> **WHAT YOU WILL DO**
Lines from the one with "JP1 pin 2: N4 -> 0V" to the end of the material, both included: print them exactly and print nothing else. Omit the pictures.

> **INFORMATION**
○ ○ ○ ○ ○ ○ ○

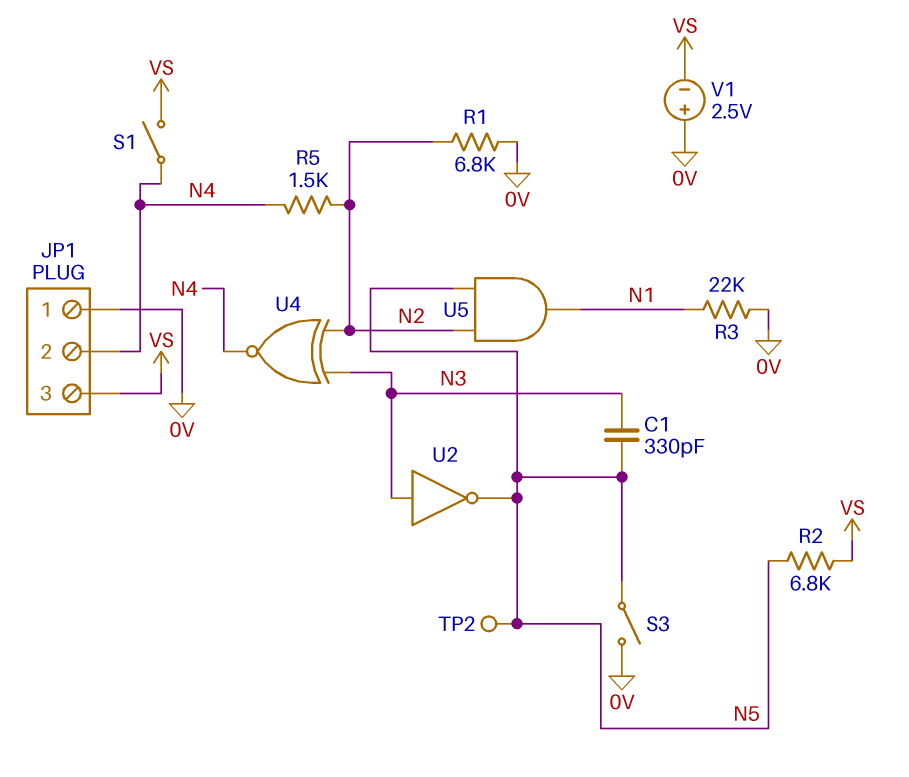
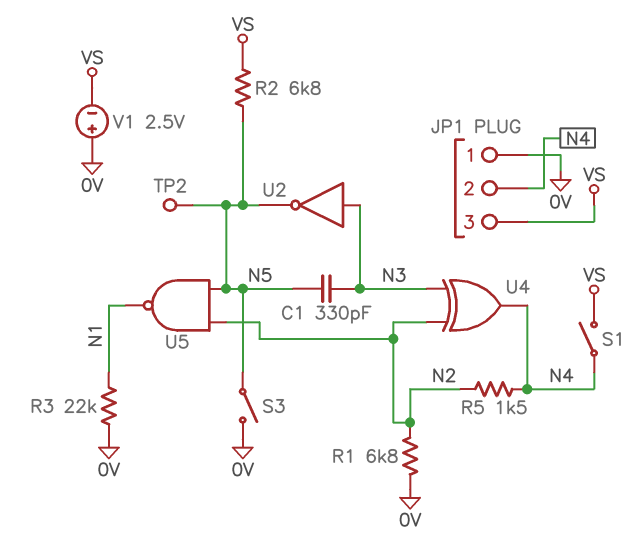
U4: XNOR (in N2, in N3, out N4) -> XOR (in N2, in N3, out N4)
U5: AND (in N2, in N5, out N1) -> NAND (in N2, in N5, out N1)

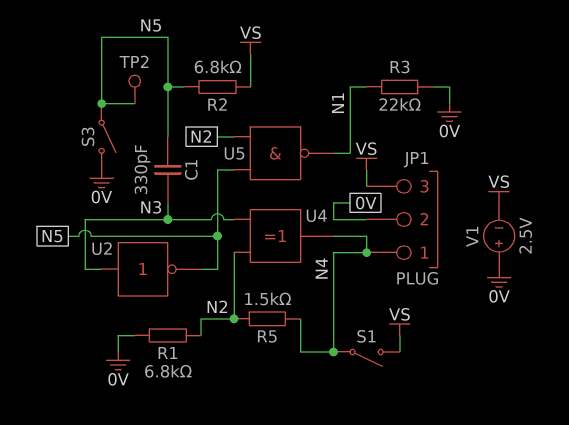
JP1 pin 1: 0V -> N4
JP1 pin 2: N4 -> 0V

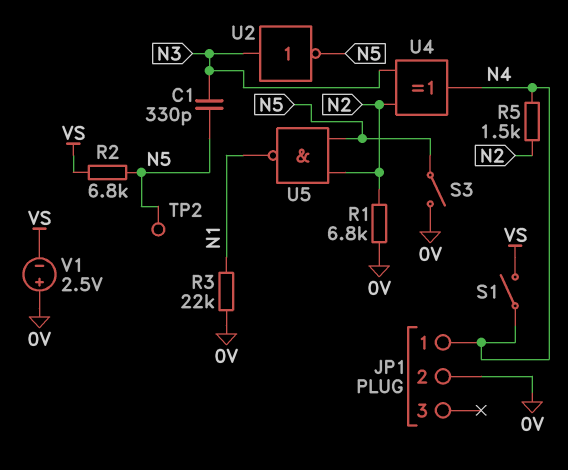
JP1 pin 3: VS -> none

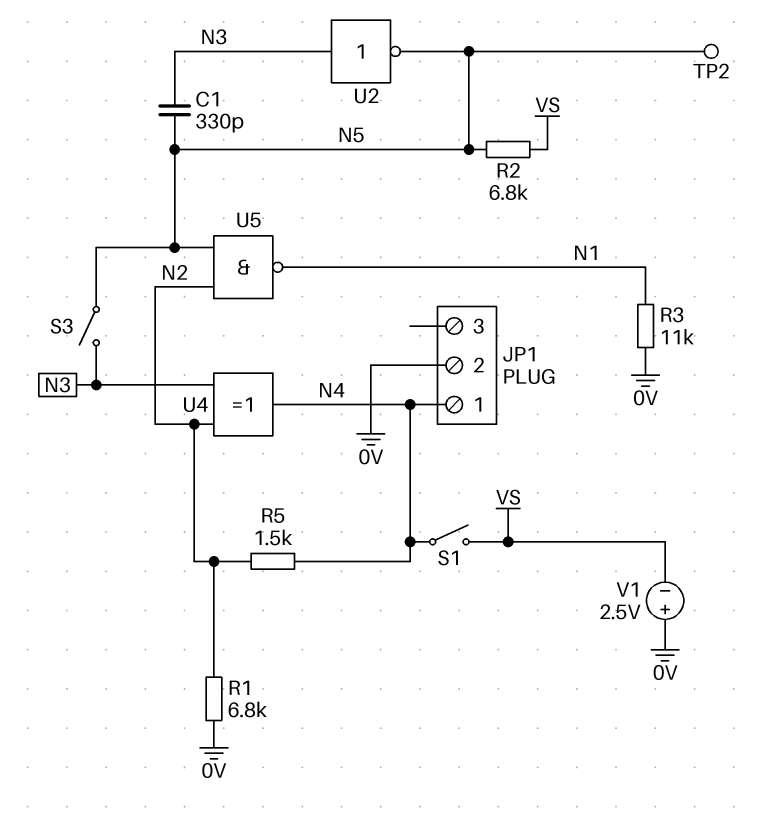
R3: 22k (0V, N1) -> 11k (0V, N1)
S3: switch (0V, N5) -> switch (N3, N5)

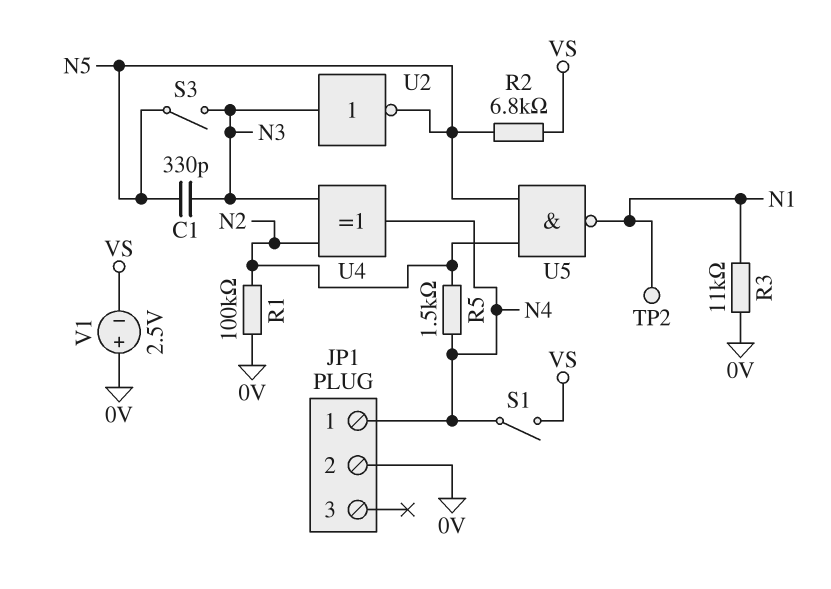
R1: 6.8k (0V, N2) -> 100k (0V, N2)
TP2: test point (N5) -> test point (N1)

○ ○ ○ ○ ○ ○ ○

> **YOUR SOLUTION**
JP1 pin 2: N4 -> 0V

JP1 pin 3: VS -> none

R3: 22k (0V, N1) -> 11k (0V, N1)
S3: switch (0V, N5) -> switch (N3, N5)

R1: 6.8k (0V, N2) -> 100k (0V, N2)
TP2: test point (N5) -> test point (N1)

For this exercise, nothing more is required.